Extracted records
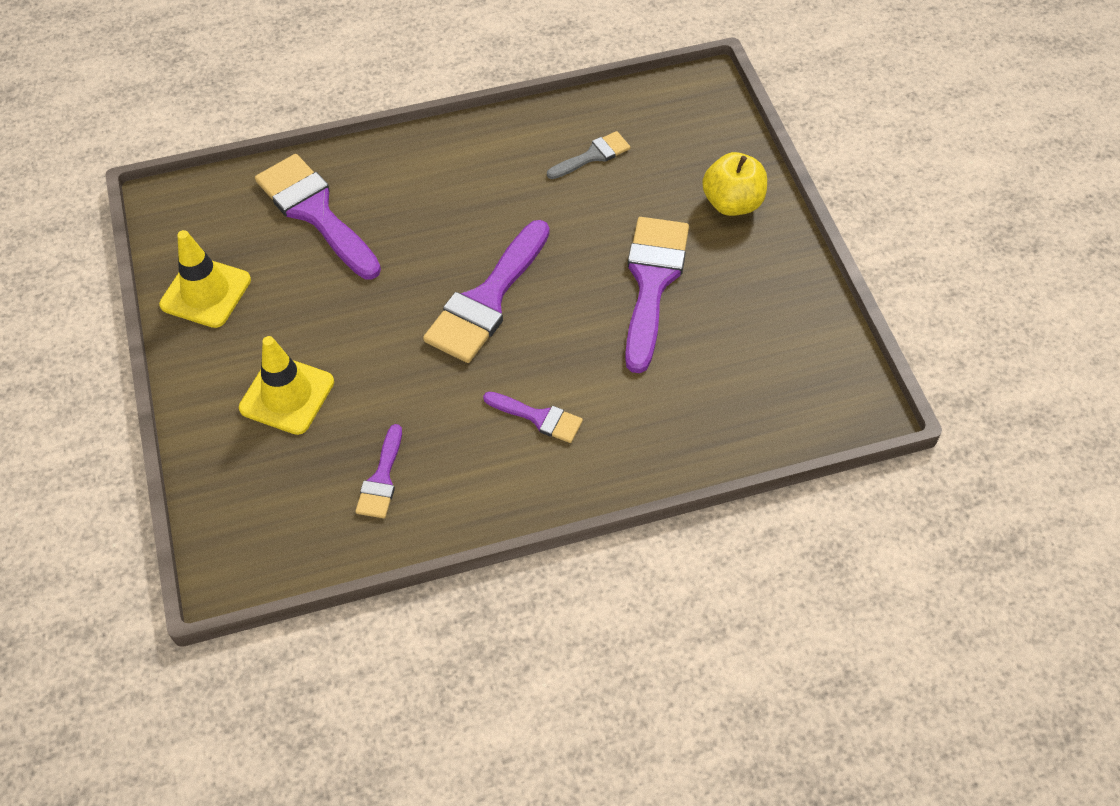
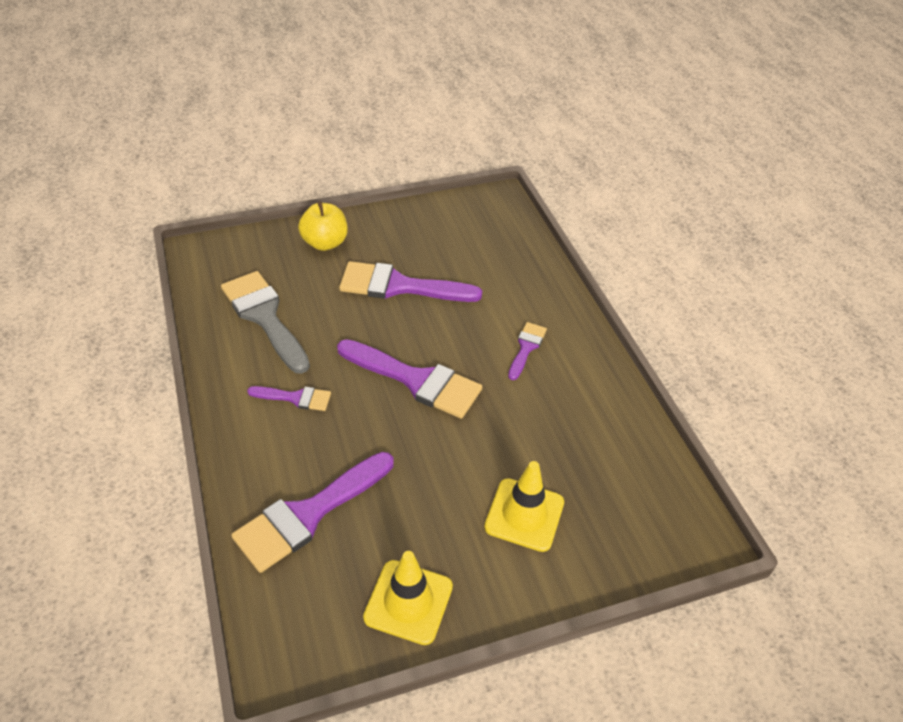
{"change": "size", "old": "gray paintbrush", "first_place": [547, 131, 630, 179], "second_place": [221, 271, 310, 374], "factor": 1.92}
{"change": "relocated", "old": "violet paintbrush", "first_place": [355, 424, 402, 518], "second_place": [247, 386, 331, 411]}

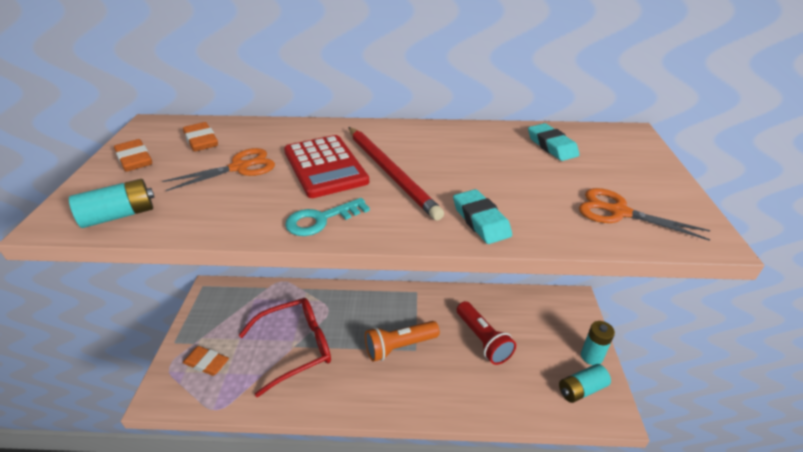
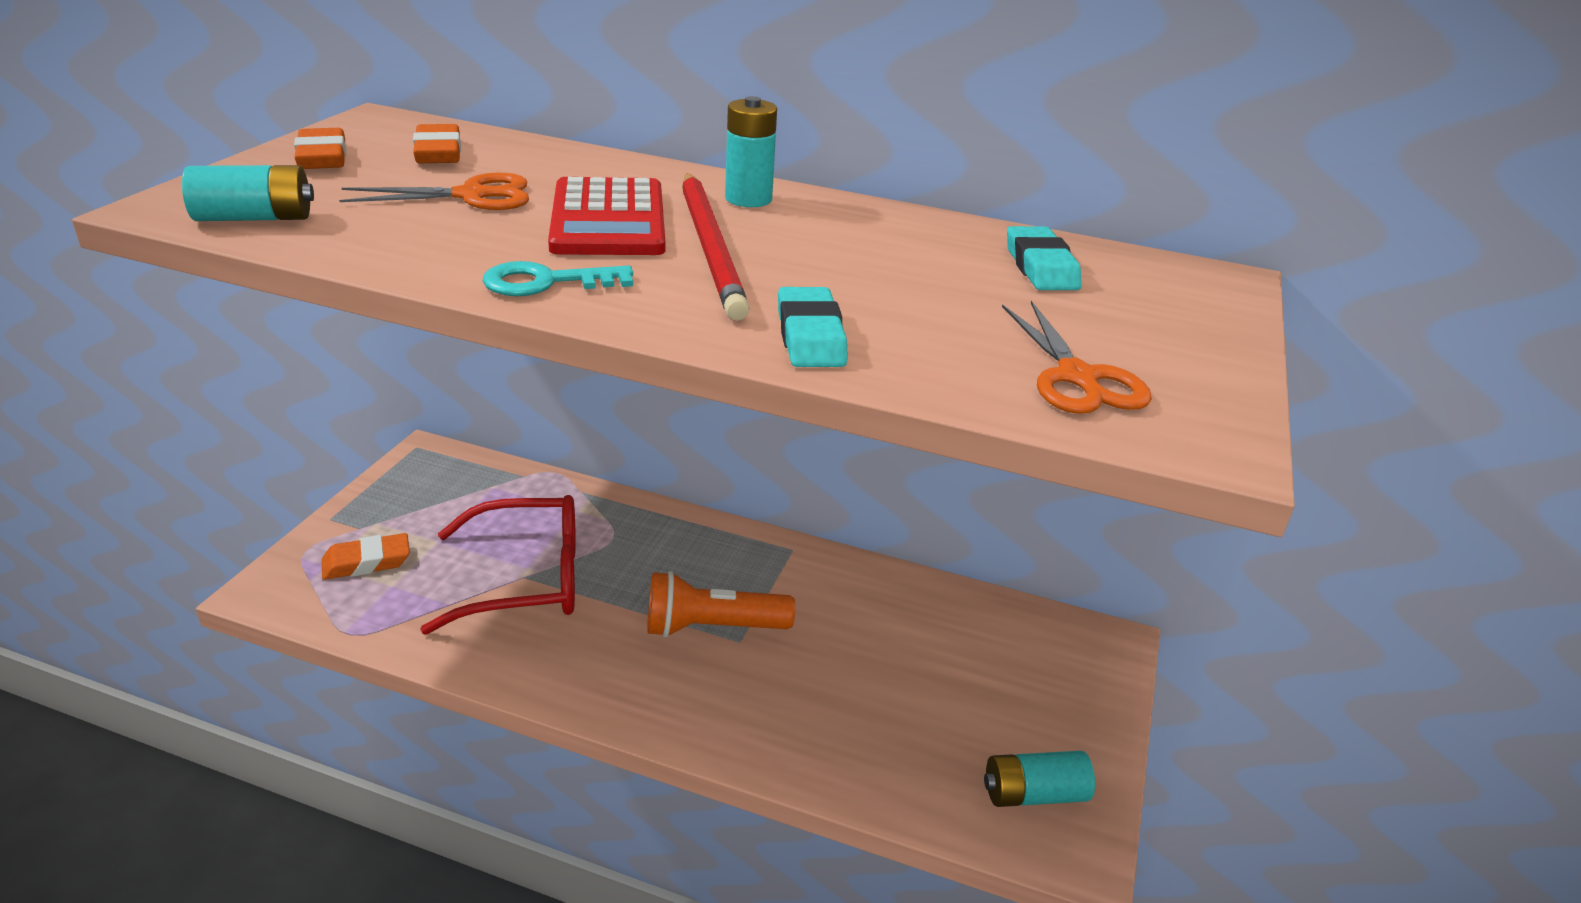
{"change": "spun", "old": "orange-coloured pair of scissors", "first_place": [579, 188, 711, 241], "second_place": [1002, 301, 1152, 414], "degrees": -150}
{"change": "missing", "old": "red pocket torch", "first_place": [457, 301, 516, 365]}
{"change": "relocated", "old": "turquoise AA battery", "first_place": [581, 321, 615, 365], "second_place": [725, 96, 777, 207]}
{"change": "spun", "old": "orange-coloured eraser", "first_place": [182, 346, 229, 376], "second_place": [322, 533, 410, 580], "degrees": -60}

**YOUR INSTRUCTIONS**
None of the pictures should be carried over when the data above is transcribed exactly.

**ANSWER**
{"change": "size", "old": "gray paintbrush", "first_place": [547, 131, 630, 179], "second_place": [221, 271, 310, 374], "factor": 1.92}
{"change": "relocated", "old": "violet paintbrush", "first_place": [355, 424, 402, 518], "second_place": [247, 386, 331, 411]}

{"change": "spun", "old": "orange-coloured pair of scissors", "first_place": [579, 188, 711, 241], "second_place": [1002, 301, 1152, 414], "degrees": -150}
{"change": "missing", "old": "red pocket torch", "first_place": [457, 301, 516, 365]}
{"change": "relocated", "old": "turquoise AA battery", "first_place": [581, 321, 615, 365], "second_place": [725, 96, 777, 207]}
{"change": "spun", "old": "orange-coloured eraser", "first_place": [182, 346, 229, 376], "second_place": [322, 533, 410, 580], "degrees": -60}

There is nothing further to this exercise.